PROBLEM DETAILS – Retype the line containing "(297, 202) = (96, 279): brown" and each later line through the end of the listing, exactly as written, with no other lines.

DATA BELOW –
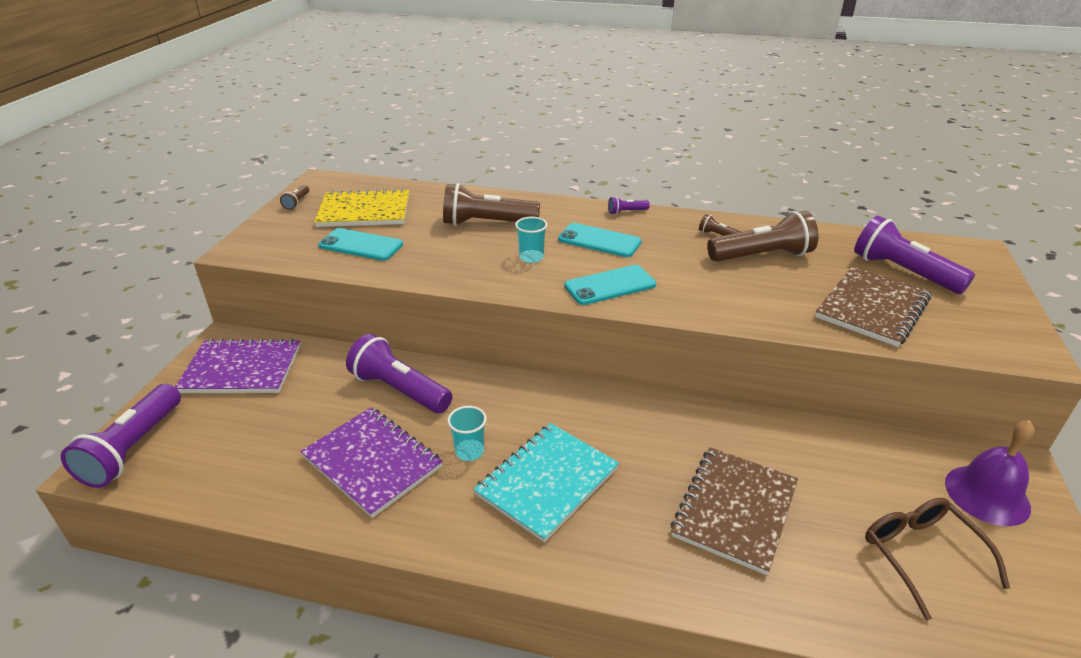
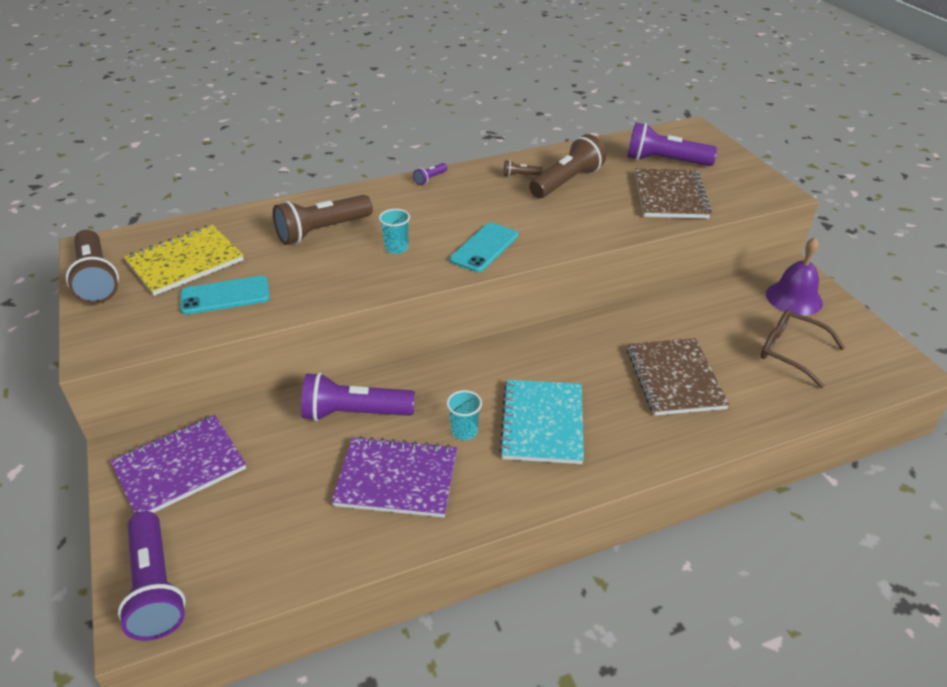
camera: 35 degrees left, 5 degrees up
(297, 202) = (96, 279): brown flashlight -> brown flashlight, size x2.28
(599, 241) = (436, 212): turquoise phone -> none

WRITTEN ANSWER –
(297, 202) = (96, 279): brown flashlight -> brown flashlight, size x2.28
(599, 241) = (436, 212): turquoise phone -> none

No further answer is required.